Object state comparisons

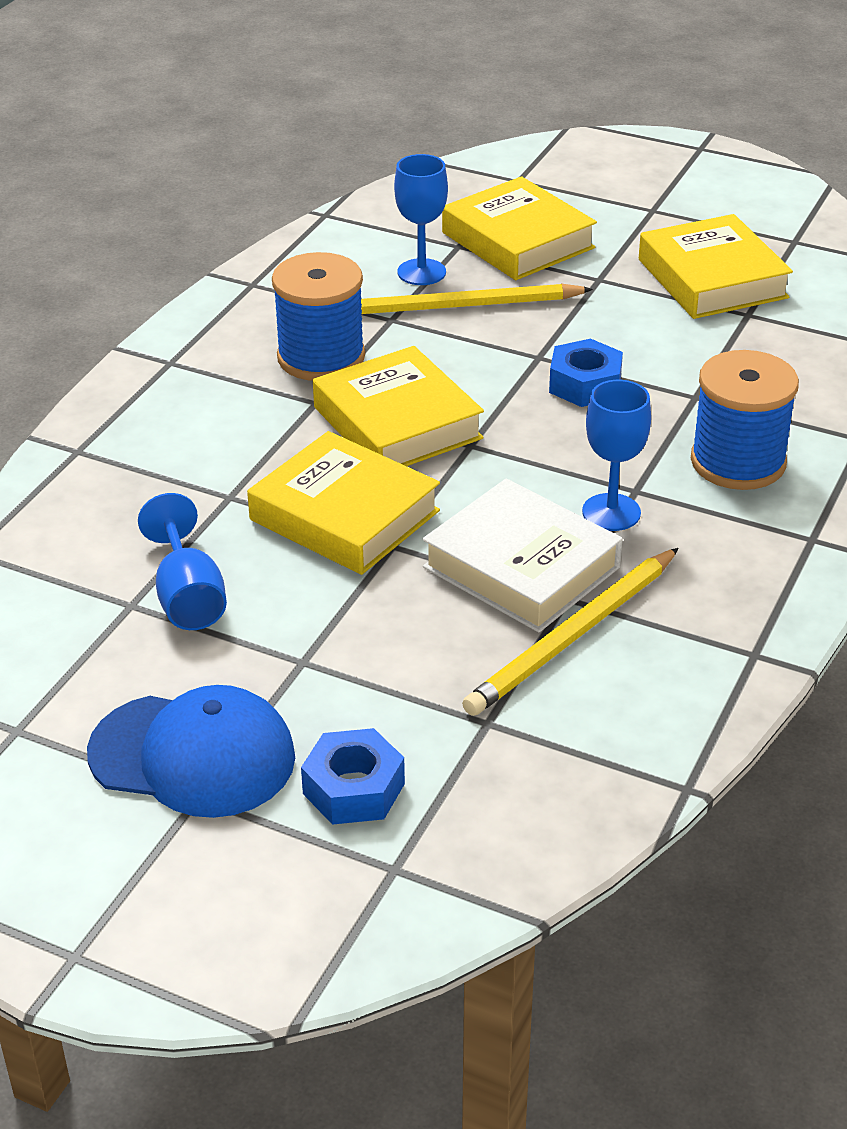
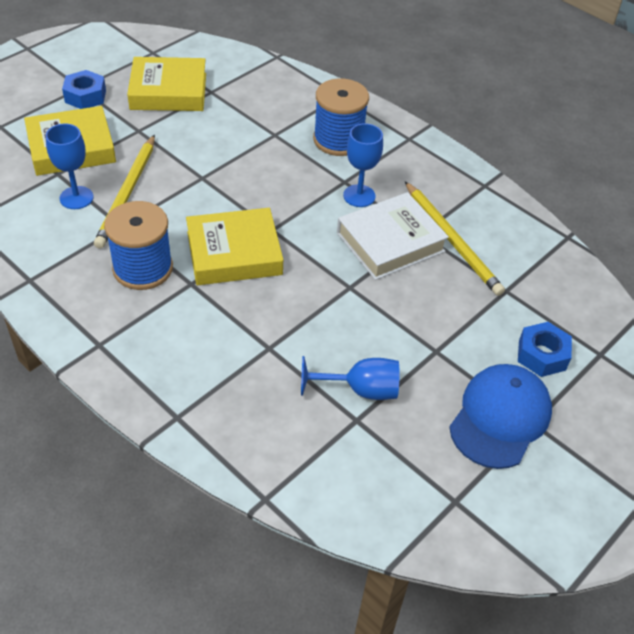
camera: 75 degrees left, 10 degrees up
(345, 515) = (313, 300): yellow book -> none
(585, 384) = (240, 169): blue nut -> blue nut (85, 96)

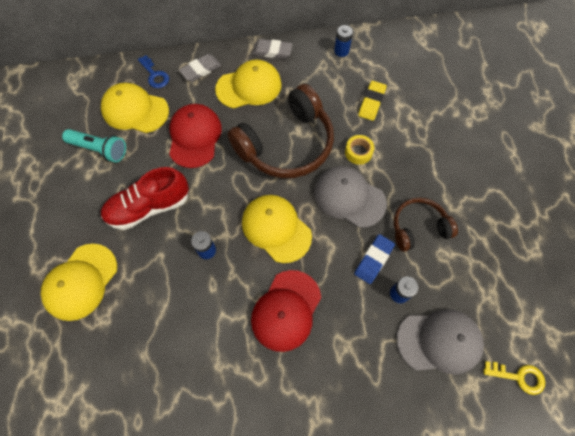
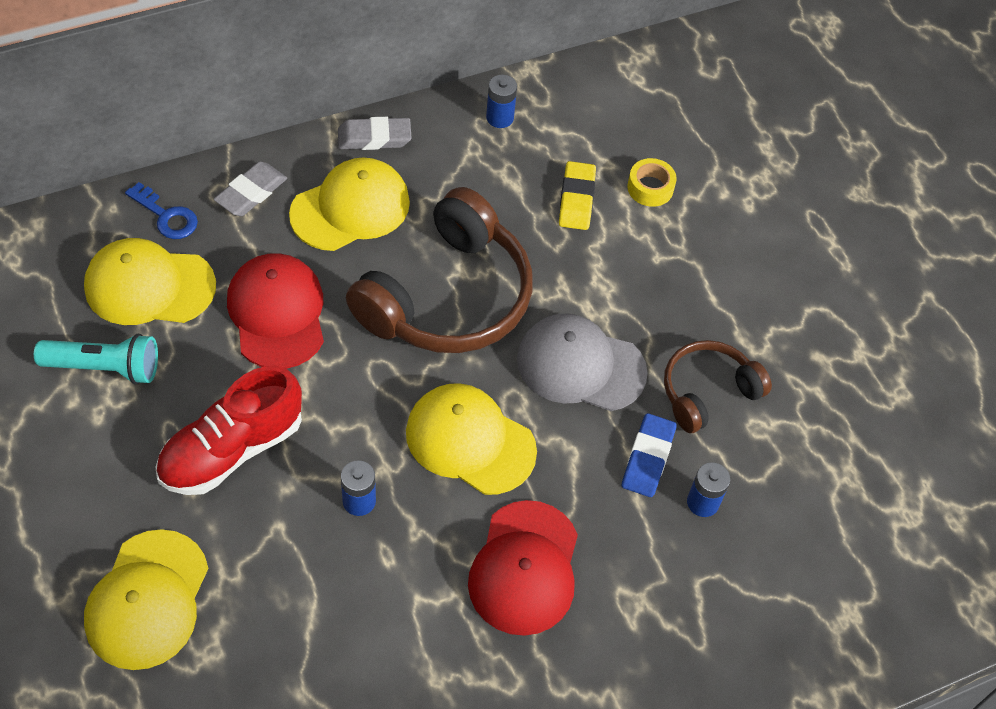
camera: 20 degrees left, 10 degrees down
(358, 152) = (576, 288): yellow tape -> yellow tape (650, 188)
(439, 341) = (784, 561): grey cap -> none
(518, 377) = (916, 586): yellow key -> none

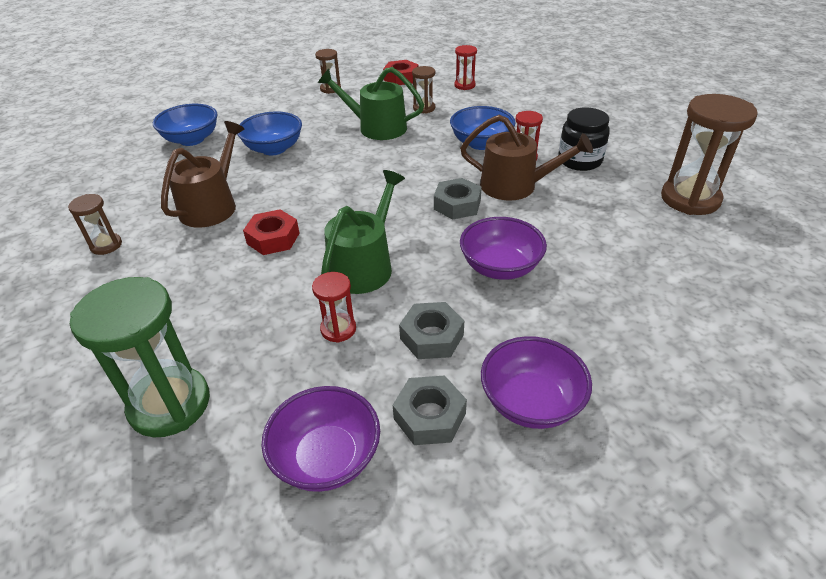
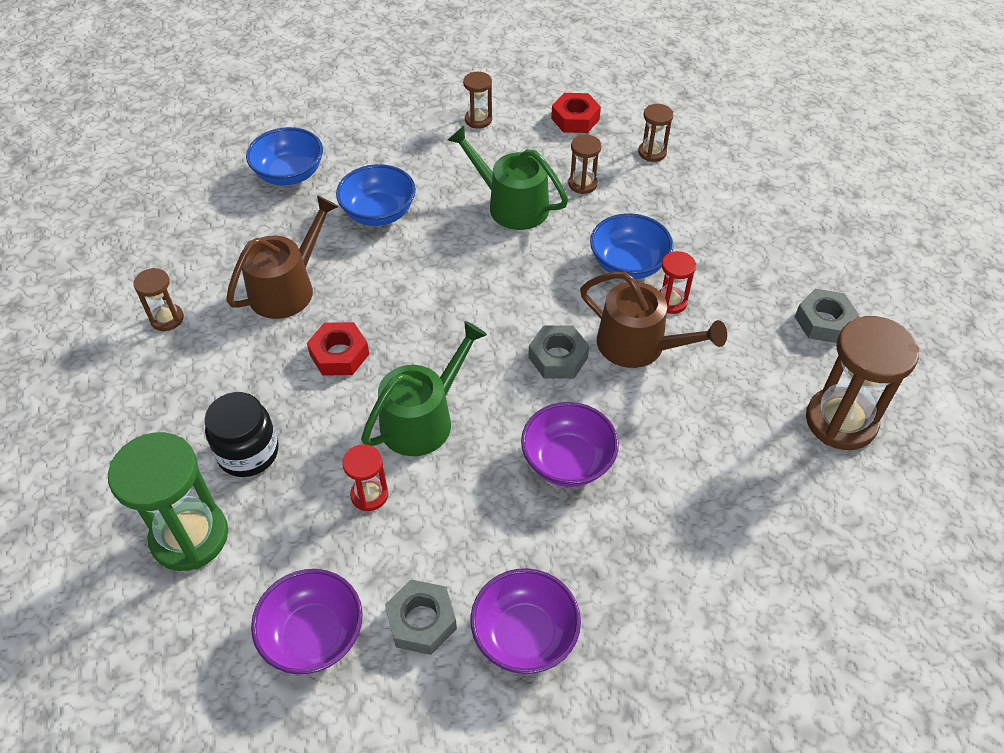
camera: 15 degrees right, 10 degrees up
(431, 337) = (458, 531): grey nut -> grey nut (823, 321)
(464, 85) = (652, 152): red hourglass -> brown hourglass
(579, 160) = (737, 324): black jar -> black jar (248, 452)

▶ Task prompt:
Transcribe every line from the one with "(439, 341) = (784, 561): grey cap -> none" to the last line of the records above, exactly, excluding pictures.

▶ Answer below:
(439, 341) = (784, 561): grey cap -> none
(518, 377) = (916, 586): yellow key -> none

camera: 15 degrees right, 10 degrees up
(431, 337) = (458, 531): grey nut -> grey nut (823, 321)
(464, 85) = (652, 152): red hourglass -> brown hourglass
(579, 160) = (737, 324): black jar -> black jar (248, 452)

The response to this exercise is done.